____ Entries shown
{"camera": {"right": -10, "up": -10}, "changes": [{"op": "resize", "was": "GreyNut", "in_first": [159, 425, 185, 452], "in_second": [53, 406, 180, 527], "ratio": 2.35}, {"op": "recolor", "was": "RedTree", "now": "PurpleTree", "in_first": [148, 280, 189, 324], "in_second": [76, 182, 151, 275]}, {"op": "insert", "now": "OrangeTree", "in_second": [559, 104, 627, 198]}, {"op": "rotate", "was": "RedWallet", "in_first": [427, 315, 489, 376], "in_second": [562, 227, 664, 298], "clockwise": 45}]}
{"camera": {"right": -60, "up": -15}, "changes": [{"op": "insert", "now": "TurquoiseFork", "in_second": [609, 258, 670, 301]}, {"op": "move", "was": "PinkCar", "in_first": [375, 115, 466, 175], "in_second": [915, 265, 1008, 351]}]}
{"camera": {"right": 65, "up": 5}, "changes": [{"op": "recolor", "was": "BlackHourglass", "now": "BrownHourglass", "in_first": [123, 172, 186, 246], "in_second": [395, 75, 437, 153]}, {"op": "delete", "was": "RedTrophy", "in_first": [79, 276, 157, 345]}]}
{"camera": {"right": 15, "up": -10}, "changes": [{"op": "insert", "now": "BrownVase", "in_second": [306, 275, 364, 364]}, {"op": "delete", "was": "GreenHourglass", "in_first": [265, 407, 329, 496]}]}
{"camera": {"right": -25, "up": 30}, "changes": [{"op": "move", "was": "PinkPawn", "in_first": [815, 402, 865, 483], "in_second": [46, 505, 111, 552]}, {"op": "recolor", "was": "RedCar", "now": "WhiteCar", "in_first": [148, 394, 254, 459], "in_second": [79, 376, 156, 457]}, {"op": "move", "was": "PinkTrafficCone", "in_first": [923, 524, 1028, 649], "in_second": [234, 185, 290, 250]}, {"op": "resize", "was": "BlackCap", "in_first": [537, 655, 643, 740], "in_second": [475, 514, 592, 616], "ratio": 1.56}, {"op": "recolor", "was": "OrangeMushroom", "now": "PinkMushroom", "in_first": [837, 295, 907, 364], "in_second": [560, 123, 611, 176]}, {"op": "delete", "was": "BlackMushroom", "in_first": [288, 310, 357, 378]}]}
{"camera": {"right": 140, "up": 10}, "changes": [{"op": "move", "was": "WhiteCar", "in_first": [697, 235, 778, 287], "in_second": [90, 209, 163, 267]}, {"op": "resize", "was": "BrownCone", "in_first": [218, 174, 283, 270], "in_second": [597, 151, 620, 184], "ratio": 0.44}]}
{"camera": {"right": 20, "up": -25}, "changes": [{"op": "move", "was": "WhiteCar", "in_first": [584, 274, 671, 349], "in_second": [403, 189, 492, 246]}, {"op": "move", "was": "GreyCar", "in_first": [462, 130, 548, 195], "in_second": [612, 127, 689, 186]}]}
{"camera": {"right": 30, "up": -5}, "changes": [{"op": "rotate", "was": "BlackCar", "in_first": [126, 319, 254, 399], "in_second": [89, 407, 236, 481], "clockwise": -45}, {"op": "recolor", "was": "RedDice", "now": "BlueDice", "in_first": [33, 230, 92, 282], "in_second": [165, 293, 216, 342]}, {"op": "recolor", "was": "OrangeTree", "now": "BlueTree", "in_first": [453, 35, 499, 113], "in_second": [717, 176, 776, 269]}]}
________
- _Task brief_
Nothing but an exact copy of the records belongs in the answer.

- _Solved problem_
{"camera": {"right": -10, "up": -10}, "changes": [{"op": "resize", "was": "GreyNut", "in_first": [159, 425, 185, 452], "in_second": [53, 406, 180, 527], "ratio": 2.35}, {"op": "recolor", "was": "RedTree", "now": "PurpleTree", "in_first": [148, 280, 189, 324], "in_second": [76, 182, 151, 275]}, {"op": "insert", "now": "OrangeTree", "in_second": [559, 104, 627, 198]}, {"op": "rotate", "was": "RedWallet", "in_first": [427, 315, 489, 376], "in_second": [562, 227, 664, 298], "clockwise": 45}]}
{"camera": {"right": -60, "up": -15}, "changes": [{"op": "insert", "now": "TurquoiseFork", "in_second": [609, 258, 670, 301]}, {"op": "move", "was": "PinkCar", "in_first": [375, 115, 466, 175], "in_second": [915, 265, 1008, 351]}]}
{"camera": {"right": 65, "up": 5}, "changes": [{"op": "recolor", "was": "BlackHourglass", "now": "BrownHourglass", "in_first": [123, 172, 186, 246], "in_second": [395, 75, 437, 153]}, {"op": "delete", "was": "RedTrophy", "in_first": [79, 276, 157, 345]}]}
{"camera": {"right": 15, "up": -10}, "changes": [{"op": "insert", "now": "BrownVase", "in_second": [306, 275, 364, 364]}, {"op": "delete", "was": "GreenHourglass", "in_first": [265, 407, 329, 496]}]}
{"camera": {"right": -25, "up": 30}, "changes": [{"op": "move", "was": "PinkPawn", "in_first": [815, 402, 865, 483], "in_second": [46, 505, 111, 552]}, {"op": "recolor", "was": "RedCar", "now": "WhiteCar", "in_first": [148, 394, 254, 459], "in_second": [79, 376, 156, 457]}, {"op": "move", "was": "PinkTrafficCone", "in_first": [923, 524, 1028, 649], "in_second": [234, 185, 290, 250]}, {"op": "resize", "was": "BlackCap", "in_first": [537, 655, 643, 740], "in_second": [475, 514, 592, 616], "ratio": 1.56}, {"op": "recolor", "was": "OrangeMushroom", "now": "PinkMushroom", "in_first": [837, 295, 907, 364], "in_second": [560, 123, 611, 176]}, {"op": "delete", "was": "BlackMushroom", "in_first": [288, 310, 357, 378]}]}
{"camera": {"right": 140, "up": 10}, "changes": [{"op": "move", "was": "WhiteCar", "in_first": [697, 235, 778, 287], "in_second": [90, 209, 163, 267]}, {"op": "resize", "was": "BrownCone", "in_first": [218, 174, 283, 270], "in_second": [597, 151, 620, 184], "ratio": 0.44}]}
{"camera": {"right": 20, "up": -25}, "changes": [{"op": "move", "was": "WhiteCar", "in_first": [584, 274, 671, 349], "in_second": [403, 189, 492, 246]}, {"op": "move", "was": "GreyCar", "in_first": [462, 130, 548, 195], "in_second": [612, 127, 689, 186]}]}
{"camera": {"right": 30, "up": -5}, "changes": [{"op": "rotate", "was": "BlackCar", "in_first": [126, 319, 254, 399], "in_second": [89, 407, 236, 481], "clockwise": -45}, {"op": "recolor", "was": "RedDice", "now": "BlueDice", "in_first": [33, 230, 92, 282], "in_second": [165, 293, 216, 342]}, {"op": "recolor", "was": "OrangeTree", "now": "BlueTree", "in_first": [453, 35, 499, 113], "in_second": [717, 176, 776, 269]}]}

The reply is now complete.